• **Try it**
Would you give the listing again exactly, without its images?

• **Supplied information**
---+---

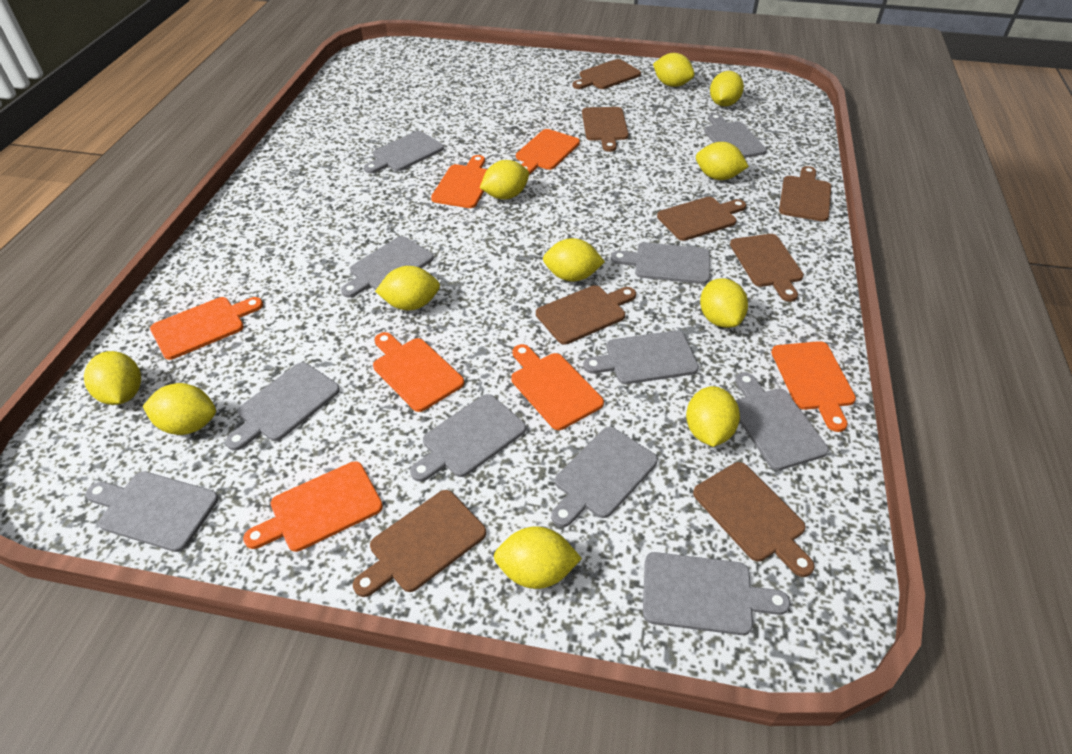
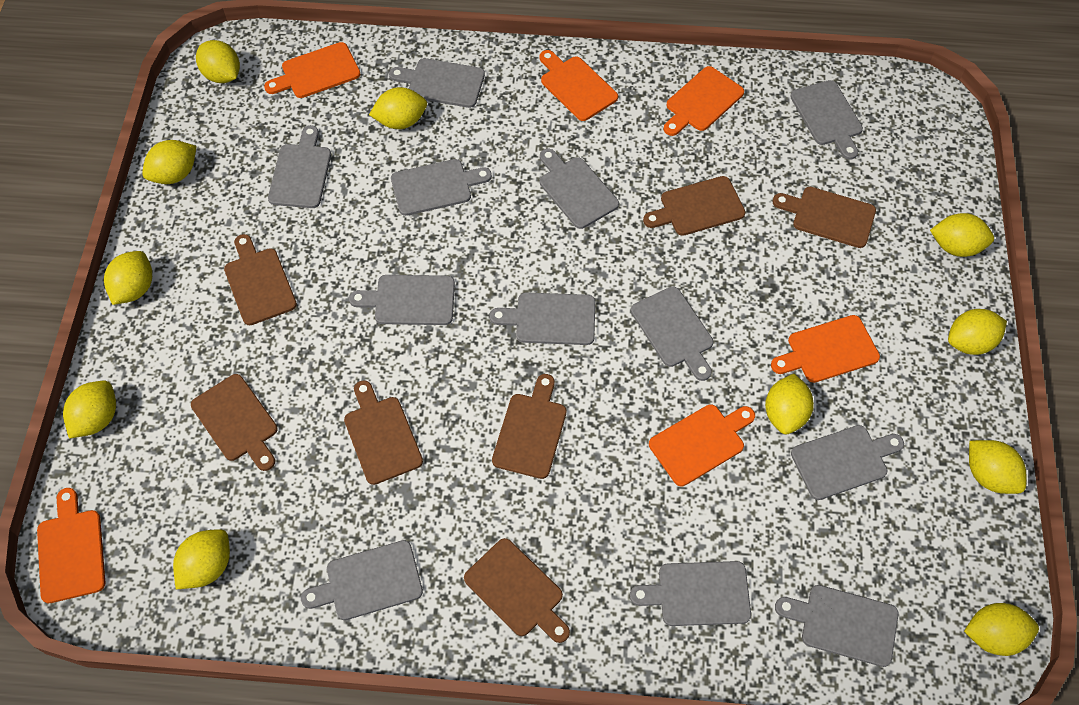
brown cutting board: 8 -> 7
grey cutting board: 11 -> 12
orange cutting board: 7 -> 6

---+---

• **Answer section**
brown cutting board: 8 -> 7
grey cutting board: 11 -> 12
orange cutting board: 7 -> 6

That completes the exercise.